- EXERCISE GOAL
Take the data below and copy exactly the lines starting at the one with "blue bowl: 3 -> 5" and finishing at the one with "yellow teapot: 4 -> 2", both included.

- DATA SUPPLIED
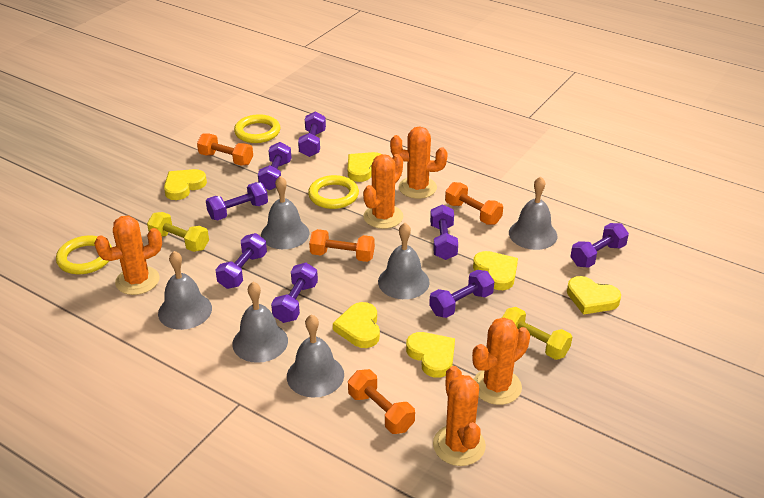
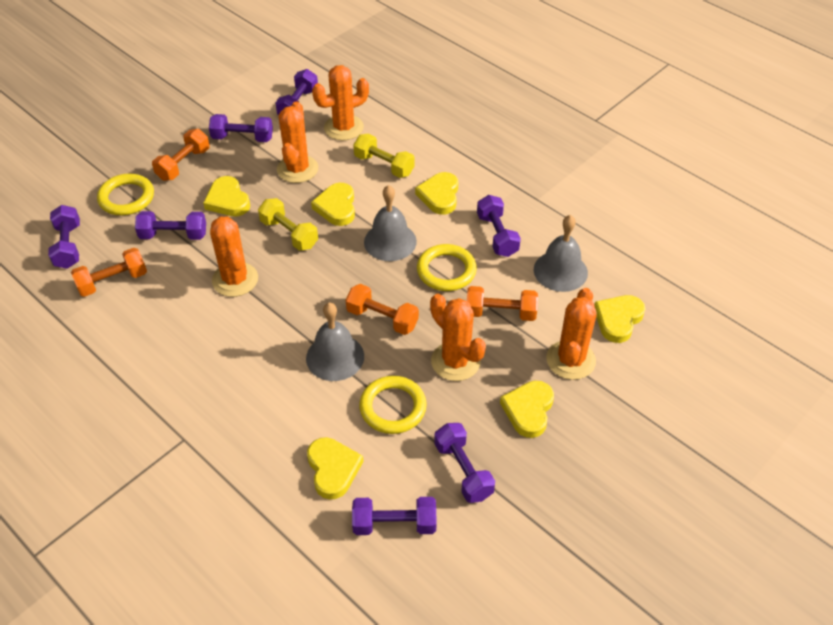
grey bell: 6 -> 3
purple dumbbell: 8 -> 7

...

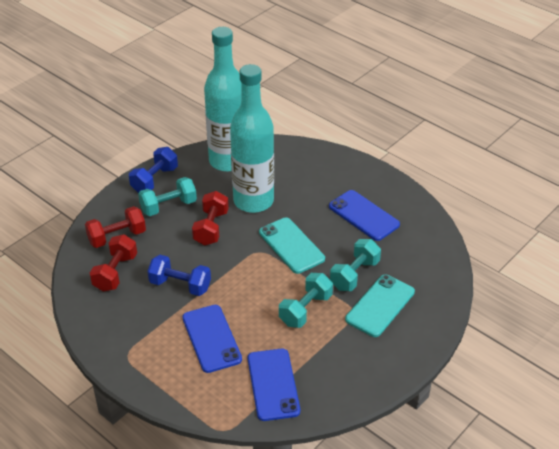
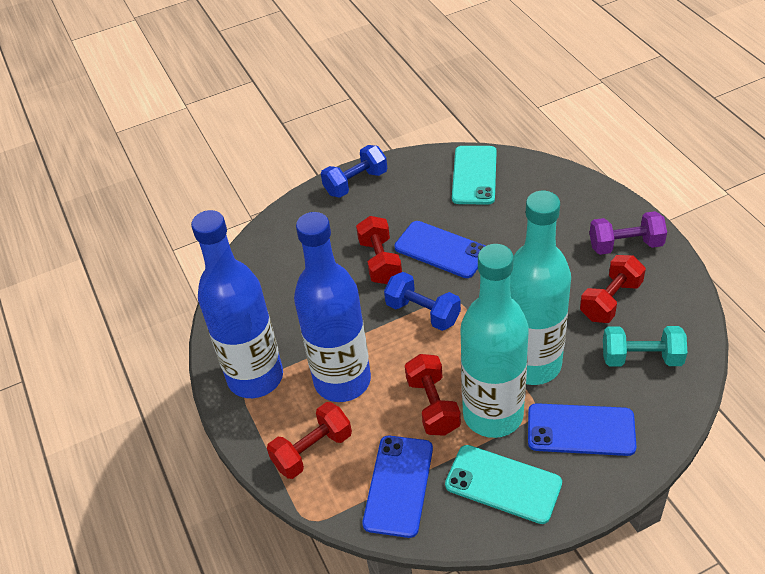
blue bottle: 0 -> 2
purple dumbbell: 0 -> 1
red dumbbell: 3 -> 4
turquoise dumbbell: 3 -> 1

...

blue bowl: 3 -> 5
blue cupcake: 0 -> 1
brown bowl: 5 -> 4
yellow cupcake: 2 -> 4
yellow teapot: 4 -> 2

- COMPLETED TASK
blue bowl: 3 -> 5
blue cupcake: 0 -> 1
brown bowl: 5 -> 4
yellow cupcake: 2 -> 4
yellow teapot: 4 -> 2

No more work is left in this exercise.